**Given information**

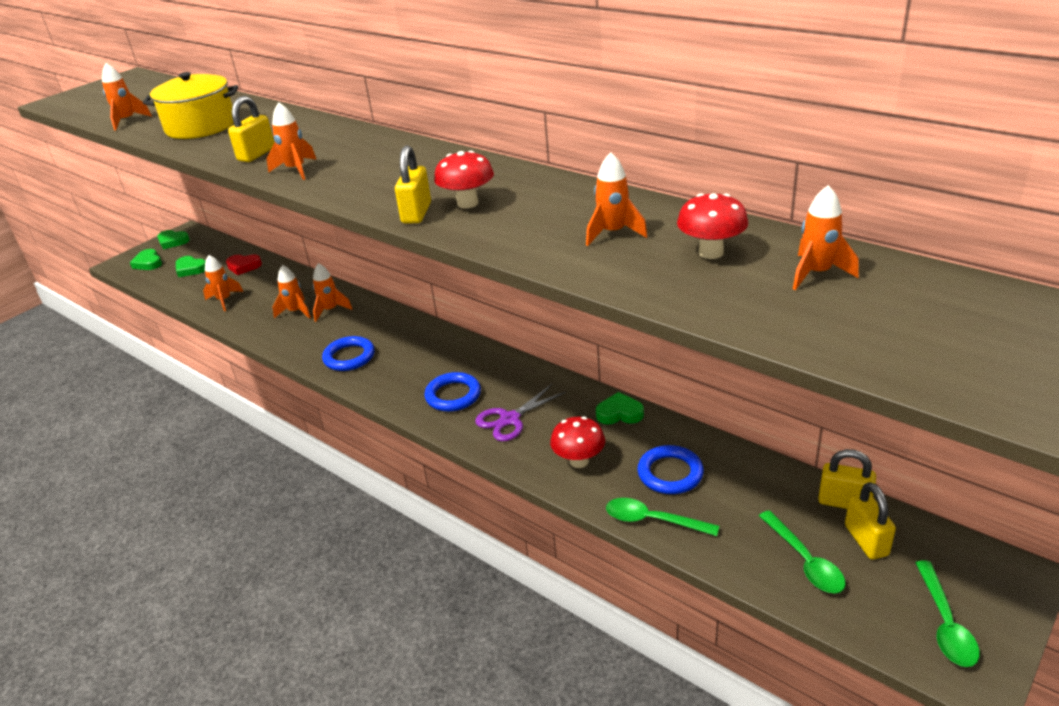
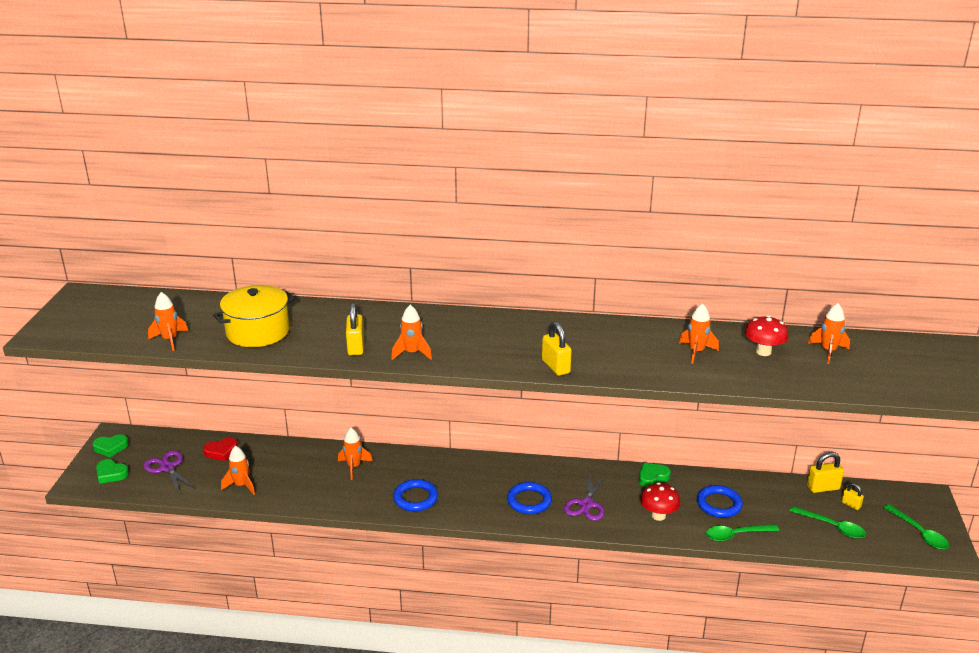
camera: 35 degrees left, 5 degrees down
(190, 269) = (167, 468): green heart -> purple scissors
(296, 312) = (324, 476): orange rocket -> none
(467, 203) = (580, 352): red mushroom -> none
(866, 540) = (851, 504): yellow padlock -> yellow padlock, size x0.58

**Description of the task**
Return, from the data above, each line in which the string "none" appears.

**Reply to the exercise**
(296, 312) = (324, 476): orange rocket -> none
(467, 203) = (580, 352): red mushroom -> none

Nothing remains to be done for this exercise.